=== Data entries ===
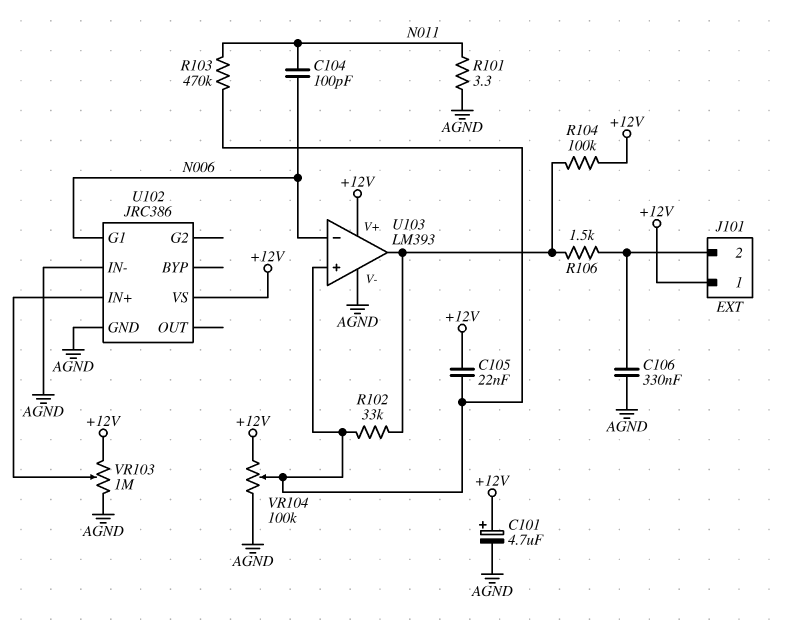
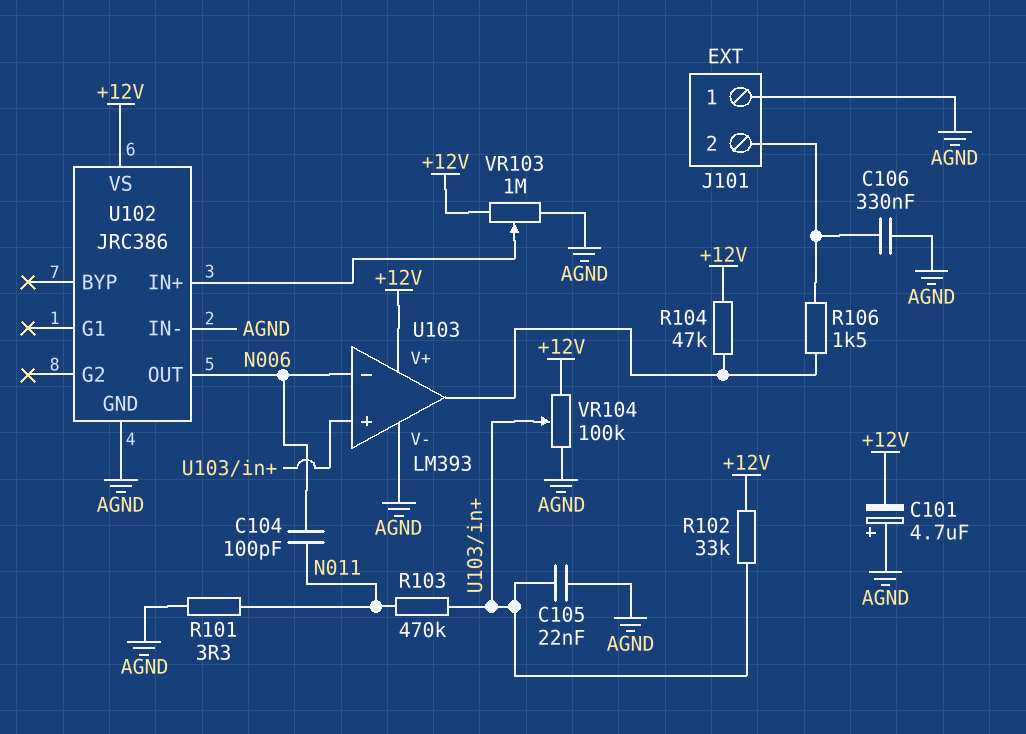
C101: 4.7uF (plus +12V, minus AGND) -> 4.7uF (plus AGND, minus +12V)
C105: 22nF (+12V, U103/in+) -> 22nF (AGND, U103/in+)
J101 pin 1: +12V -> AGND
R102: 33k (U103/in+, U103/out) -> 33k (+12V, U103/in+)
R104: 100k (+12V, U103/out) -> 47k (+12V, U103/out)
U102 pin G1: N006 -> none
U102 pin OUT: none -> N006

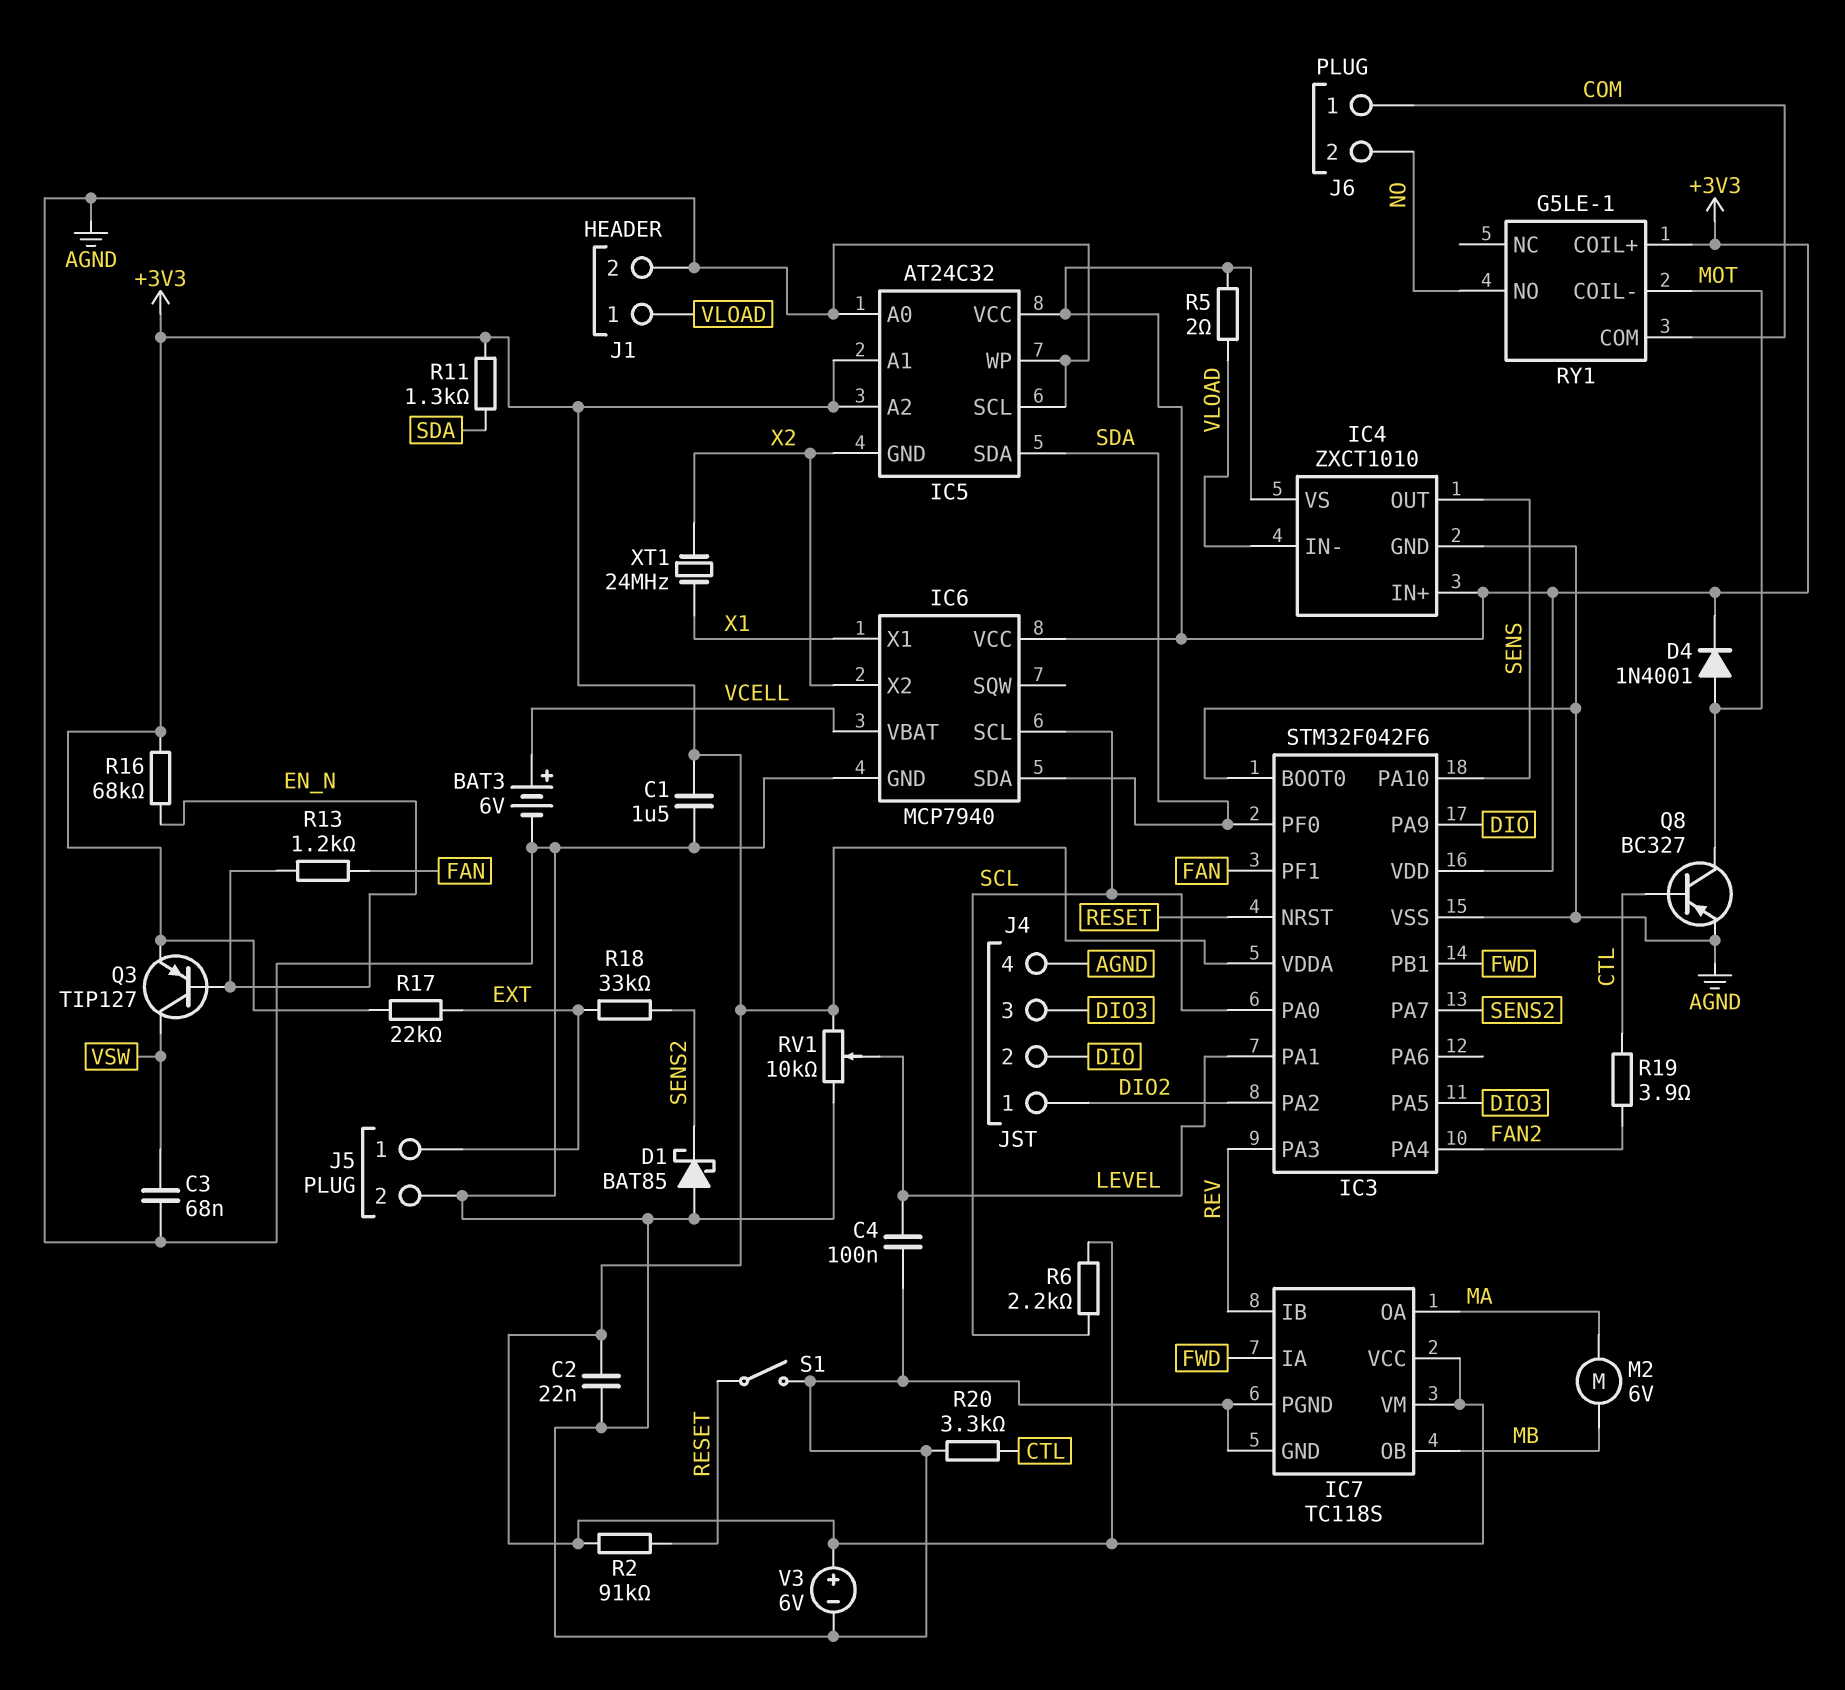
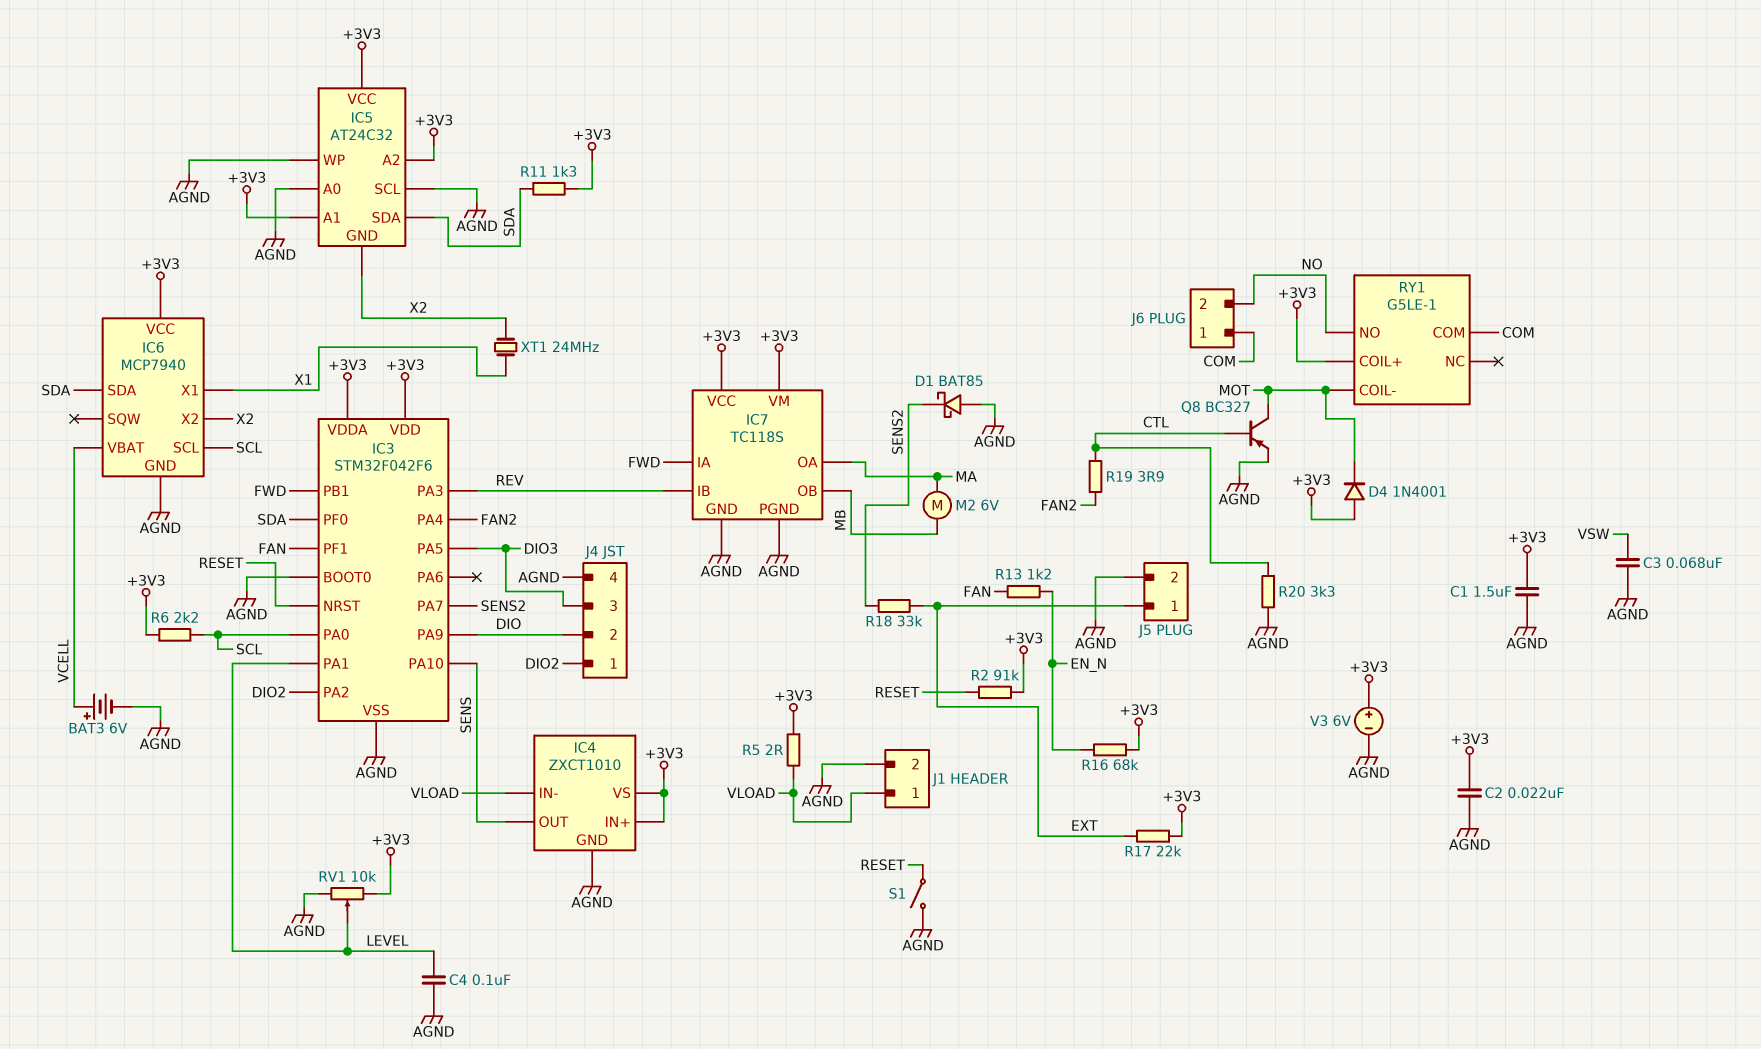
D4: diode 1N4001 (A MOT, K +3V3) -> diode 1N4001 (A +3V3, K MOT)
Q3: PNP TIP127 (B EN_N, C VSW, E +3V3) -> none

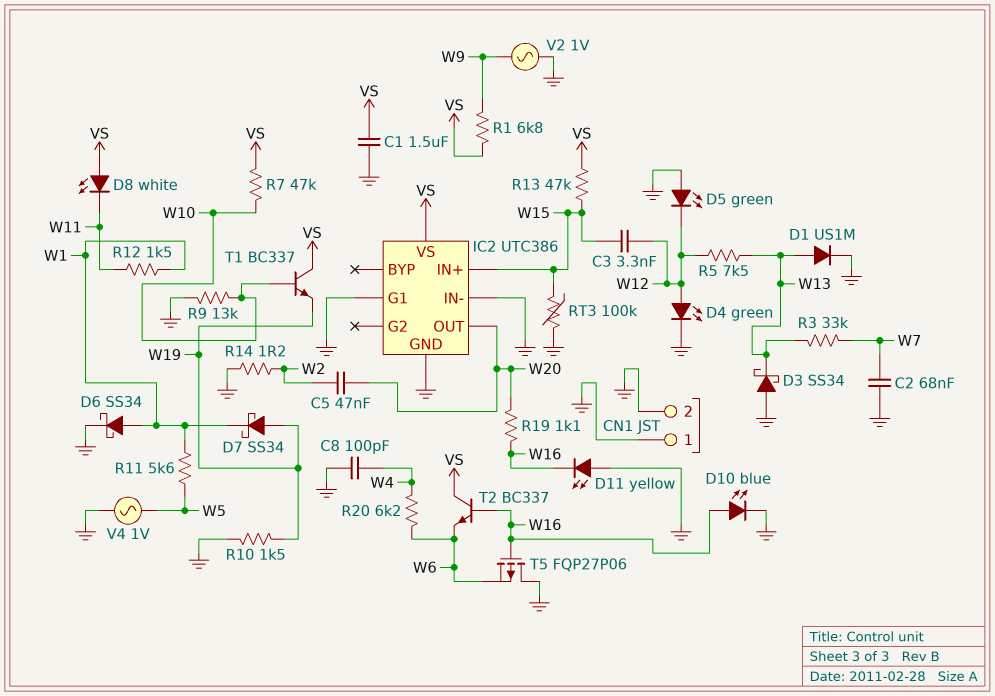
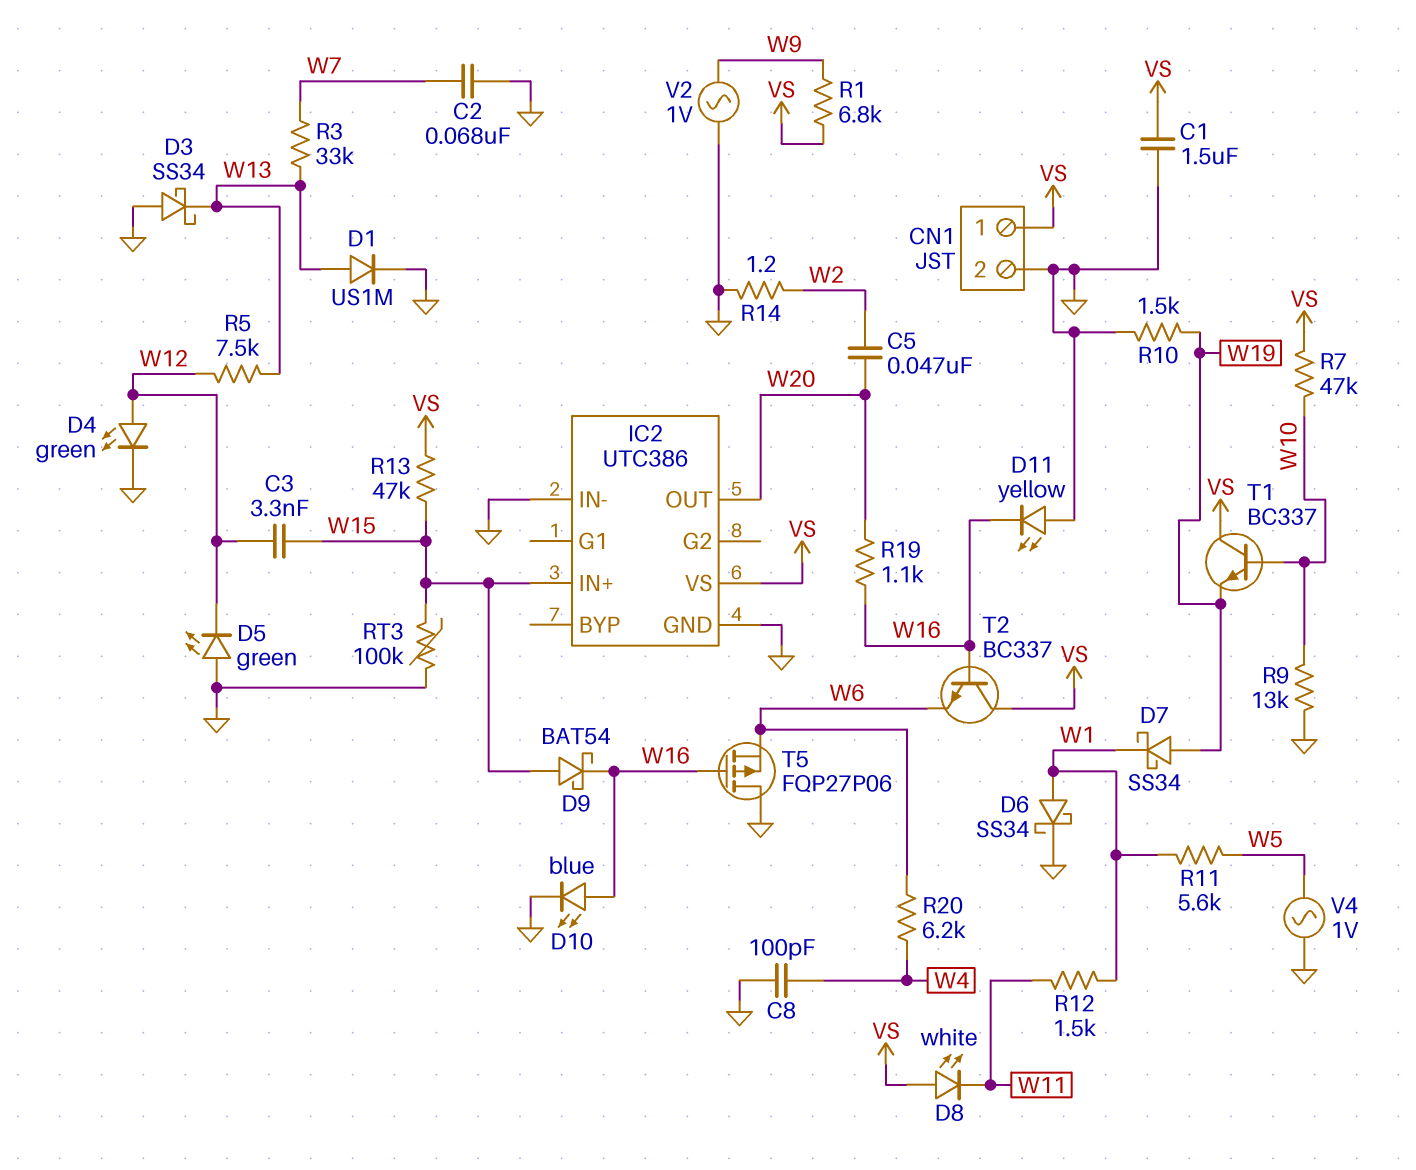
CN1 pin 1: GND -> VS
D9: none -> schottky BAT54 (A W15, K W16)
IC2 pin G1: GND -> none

=== TASK ===
Leaving out the images, return the entries above exactly as they read.

=== SOLVED EXERCISE ===
C101: 4.7uF (plus +12V, minus AGND) -> 4.7uF (plus AGND, minus +12V)
C105: 22nF (+12V, U103/in+) -> 22nF (AGND, U103/in+)
J101 pin 1: +12V -> AGND
R102: 33k (U103/in+, U103/out) -> 33k (+12V, U103/in+)
R104: 100k (+12V, U103/out) -> 47k (+12V, U103/out)
U102 pin G1: N006 -> none
U102 pin OUT: none -> N006

D4: diode 1N4001 (A MOT, K +3V3) -> diode 1N4001 (A +3V3, K MOT)
Q3: PNP TIP127 (B EN_N, C VSW, E +3V3) -> none

CN1 pin 1: GND -> VS
D9: none -> schottky BAT54 (A W15, K W16)
IC2 pin G1: GND -> none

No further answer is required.